[Records from a collection]
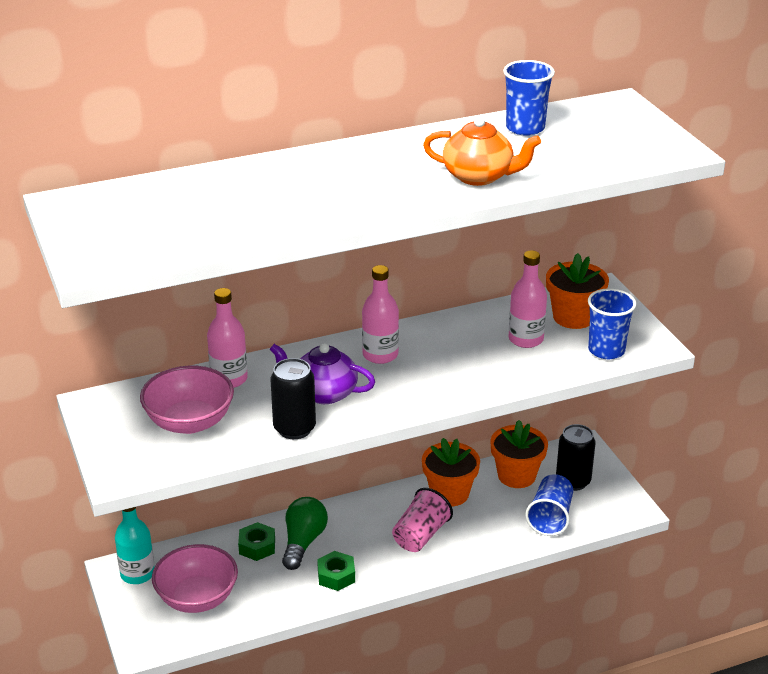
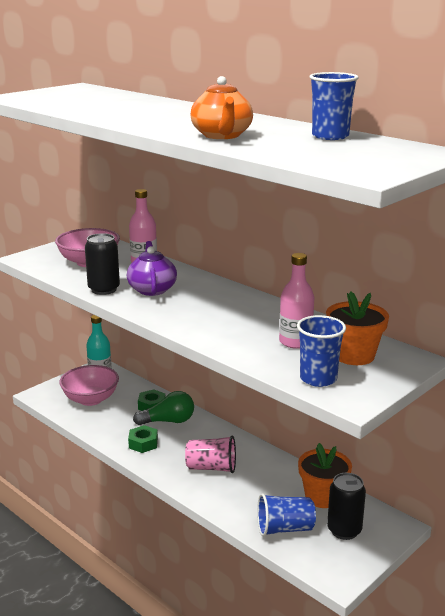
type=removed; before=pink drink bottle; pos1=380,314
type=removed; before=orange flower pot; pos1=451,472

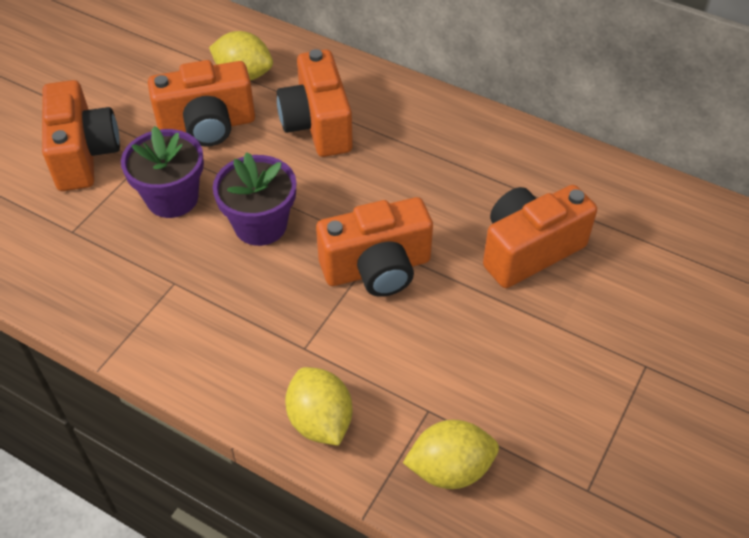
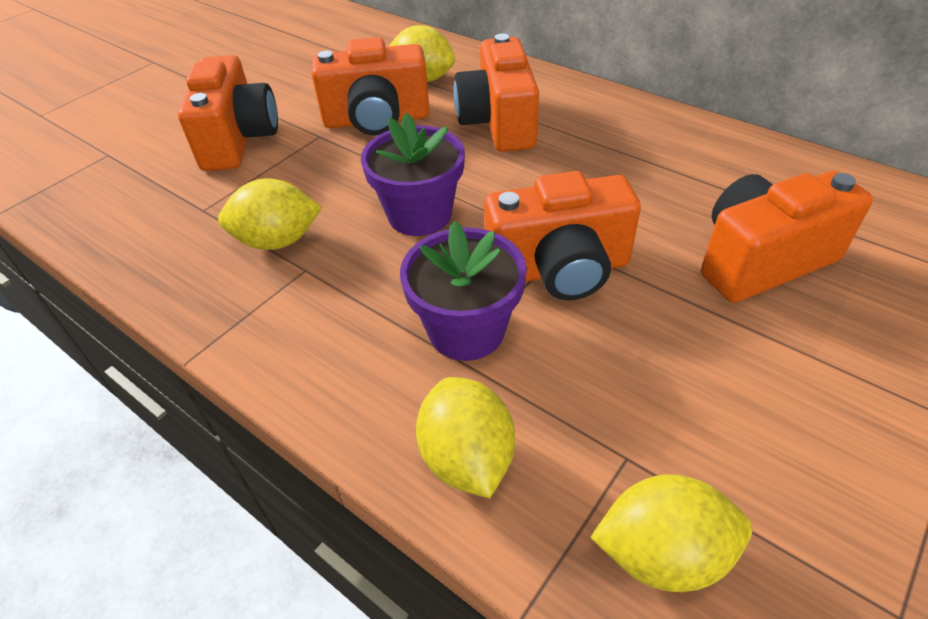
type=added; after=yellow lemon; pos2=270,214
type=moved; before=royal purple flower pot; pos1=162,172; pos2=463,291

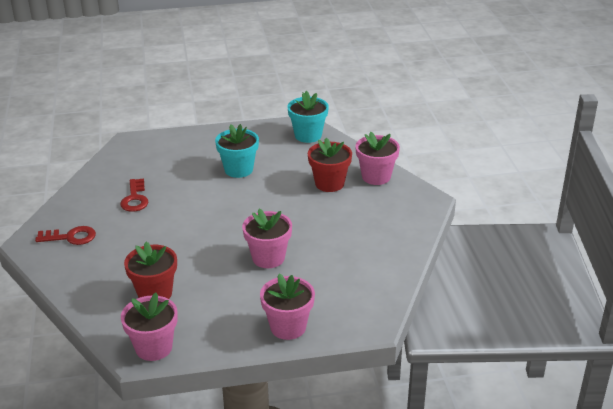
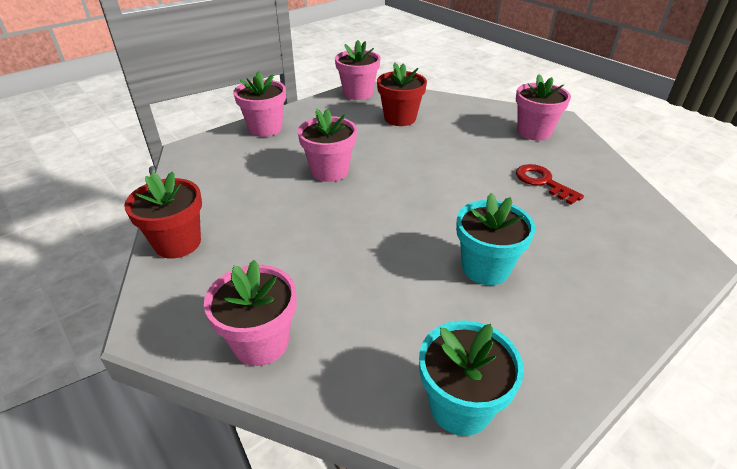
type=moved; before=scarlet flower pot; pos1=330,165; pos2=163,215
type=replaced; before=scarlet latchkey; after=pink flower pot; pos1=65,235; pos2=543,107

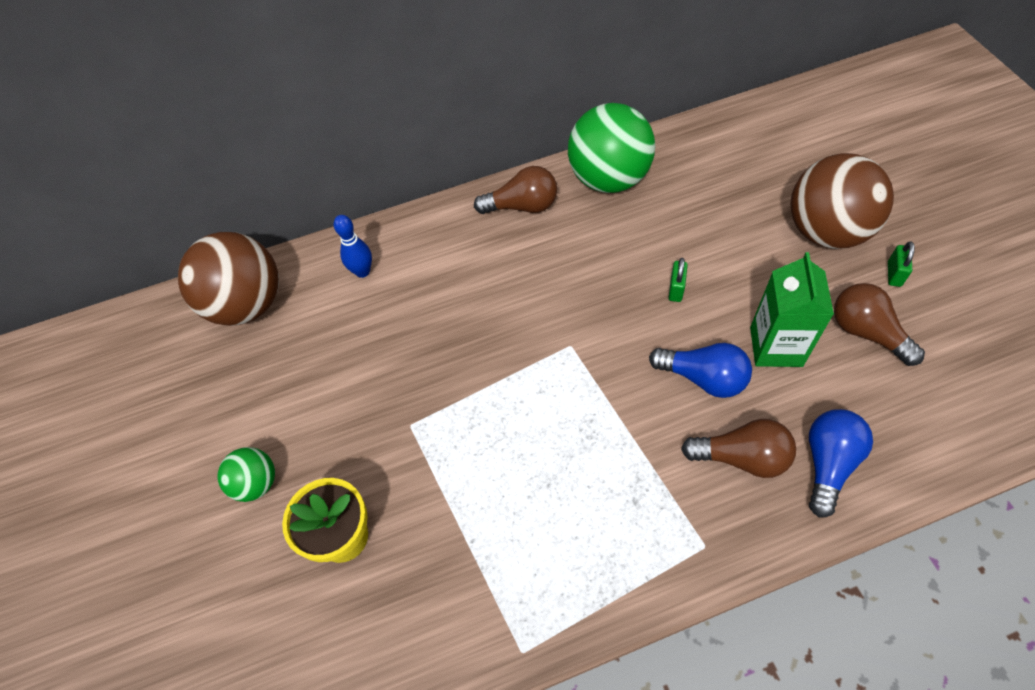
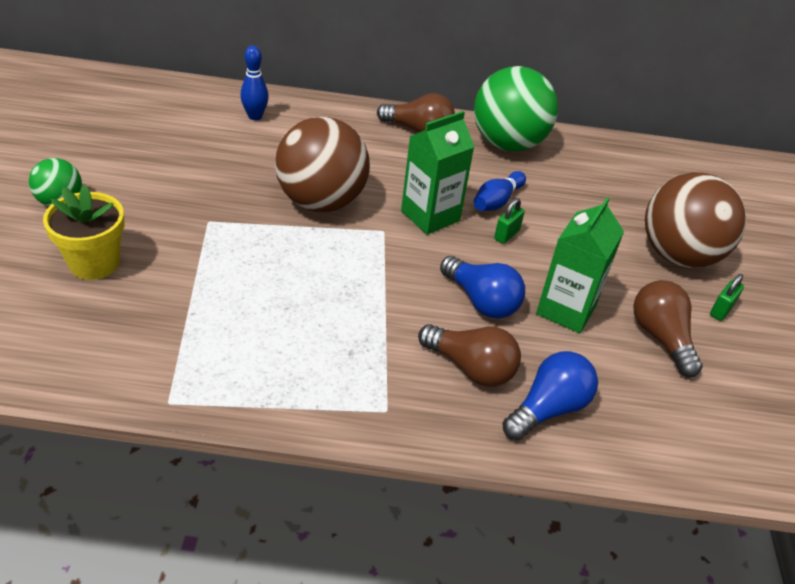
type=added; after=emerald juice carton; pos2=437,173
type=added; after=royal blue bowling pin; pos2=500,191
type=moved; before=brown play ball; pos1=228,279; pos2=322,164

DESCRIPTION OF THE TASK:
After removing the pictures, set down every record above exactly as it stands.

TASK SOLUTION:
type=removed; before=pink drink bottle; pos1=380,314
type=removed; before=orange flower pot; pos1=451,472

type=added; after=yellow lemon; pos2=270,214
type=moved; before=royal purple flower pot; pos1=162,172; pos2=463,291

type=moved; before=scarlet flower pot; pos1=330,165; pos2=163,215
type=replaced; before=scarlet latchkey; after=pink flower pot; pos1=65,235; pos2=543,107

type=added; after=emerald juice carton; pos2=437,173
type=added; after=royal blue bowling pin; pos2=500,191
type=moved; before=brown play ball; pos1=228,279; pos2=322,164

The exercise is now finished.